→ Directions for this task
Below are the records; print exactly the lines from the one with "This is a 0.2" through the last, both included, and leave the pictures out.

Stored data:
━━━━
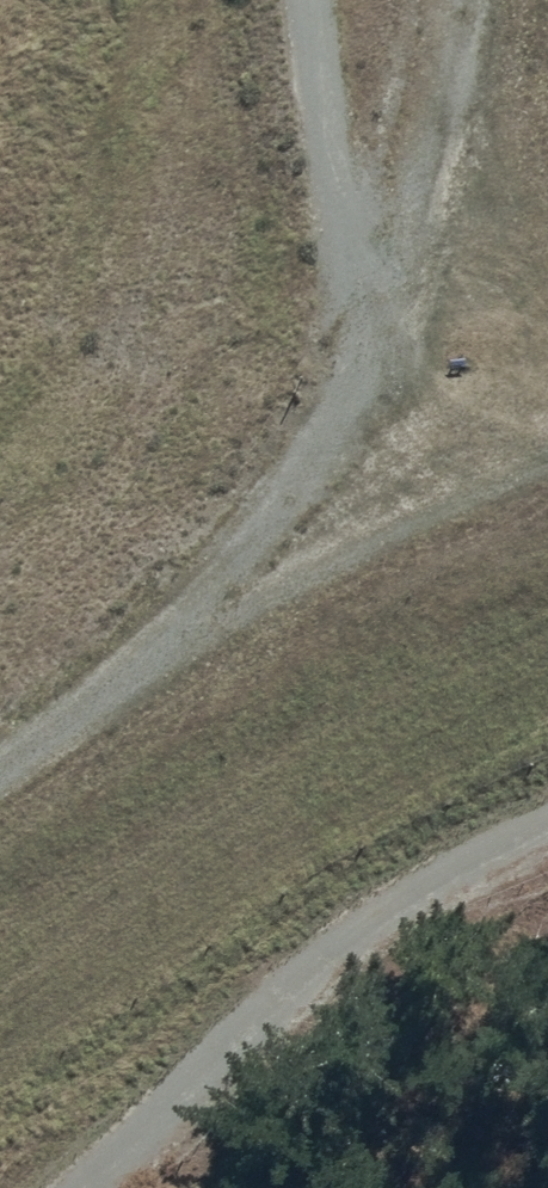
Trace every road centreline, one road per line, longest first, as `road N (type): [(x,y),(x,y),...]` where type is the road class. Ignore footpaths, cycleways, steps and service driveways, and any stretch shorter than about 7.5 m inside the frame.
road 1 (track): [(96,1187),(390,910),(547,824)]
road 2 (track): [(0,779),(155,671),(250,573)]
road 3 (track): [(376,310),(458,0)]
road 4 (track): [(250,573),(314,456),(376,310)]

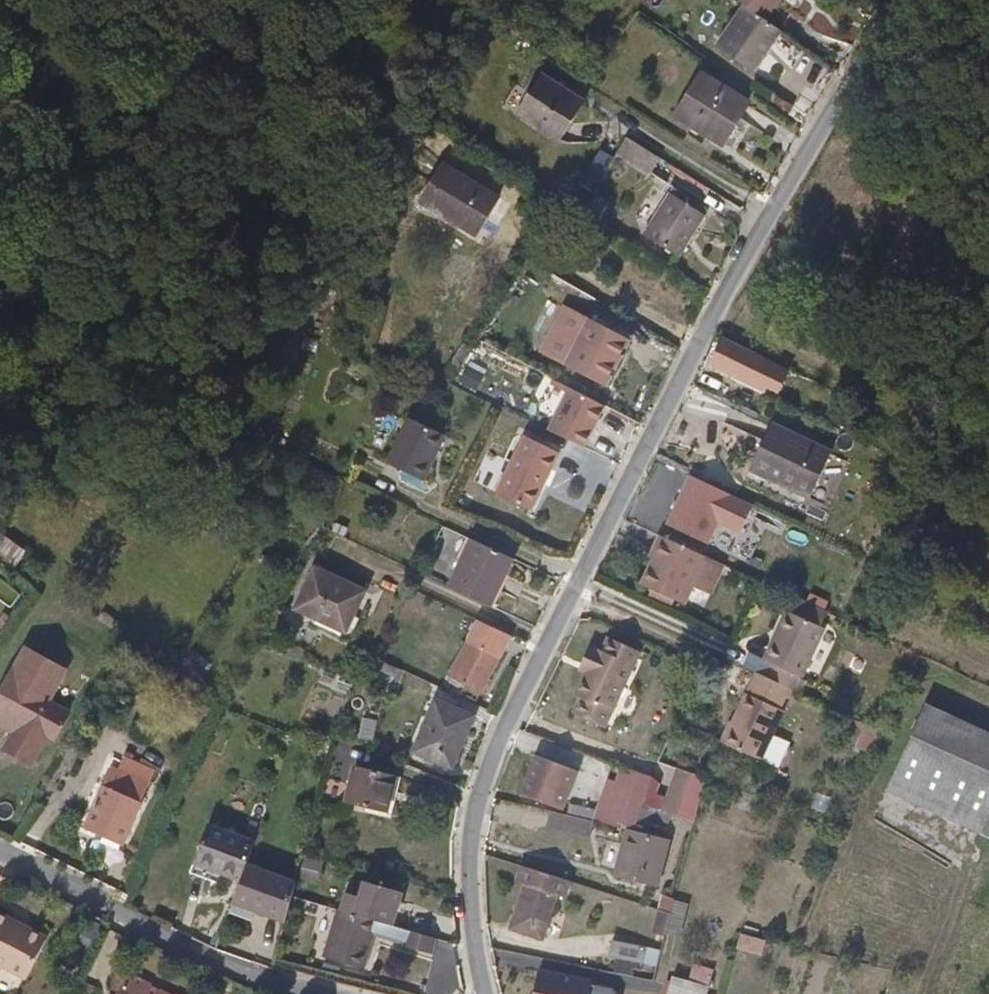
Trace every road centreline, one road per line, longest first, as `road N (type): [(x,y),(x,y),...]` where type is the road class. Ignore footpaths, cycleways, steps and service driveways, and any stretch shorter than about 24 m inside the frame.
road 1 (residential): [(484,993),(469,859),(491,763),(600,528),(805,148)]
road 2 (residential): [(325,993),(193,951),(0,850)]
road 3 (track): [(886,0),(805,148)]

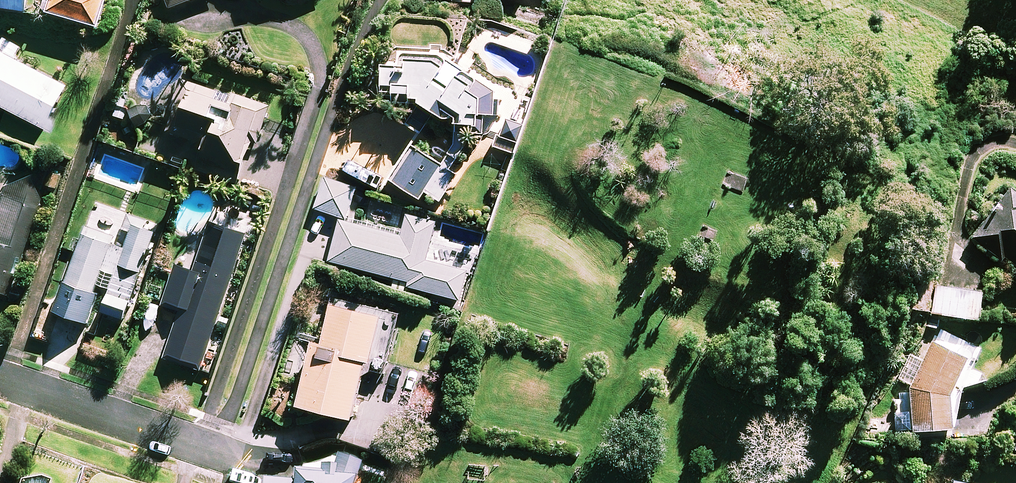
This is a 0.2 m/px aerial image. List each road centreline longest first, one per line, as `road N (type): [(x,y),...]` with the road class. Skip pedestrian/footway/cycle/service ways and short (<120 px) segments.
road 1 (residential): [(217,454),(378,0)]
road 2 (residential): [(217,454),(0,379)]

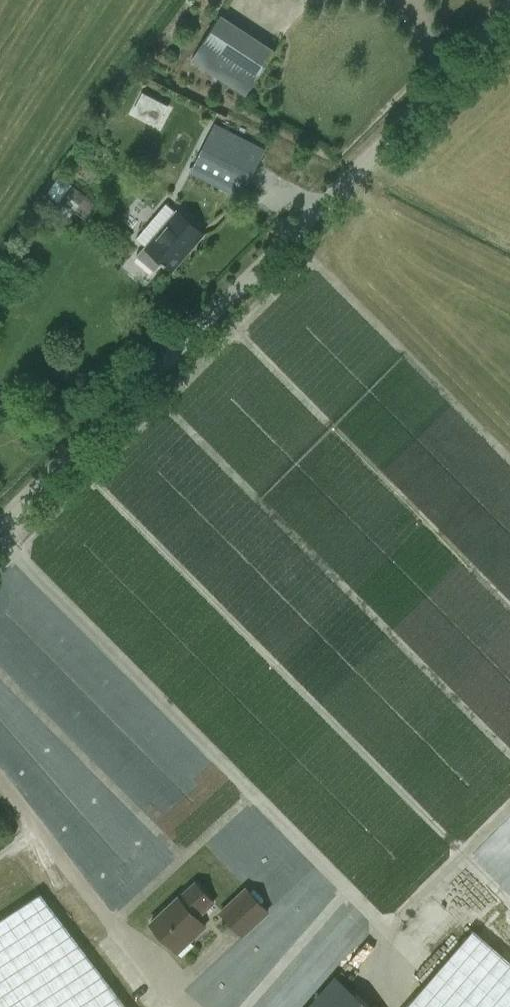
━━━━
→ Exercise answer
This is a 0.2 m/px aerial image. List each road centreline longest first, one per line, as `road N (type): [(x,y),...]` with the road class. Skip pedestrian/footway/cycle/service ways and short (<120 px) segments.
road 1 (residential): [(217,454),(378,0)]
road 2 (residential): [(217,454),(0,379)]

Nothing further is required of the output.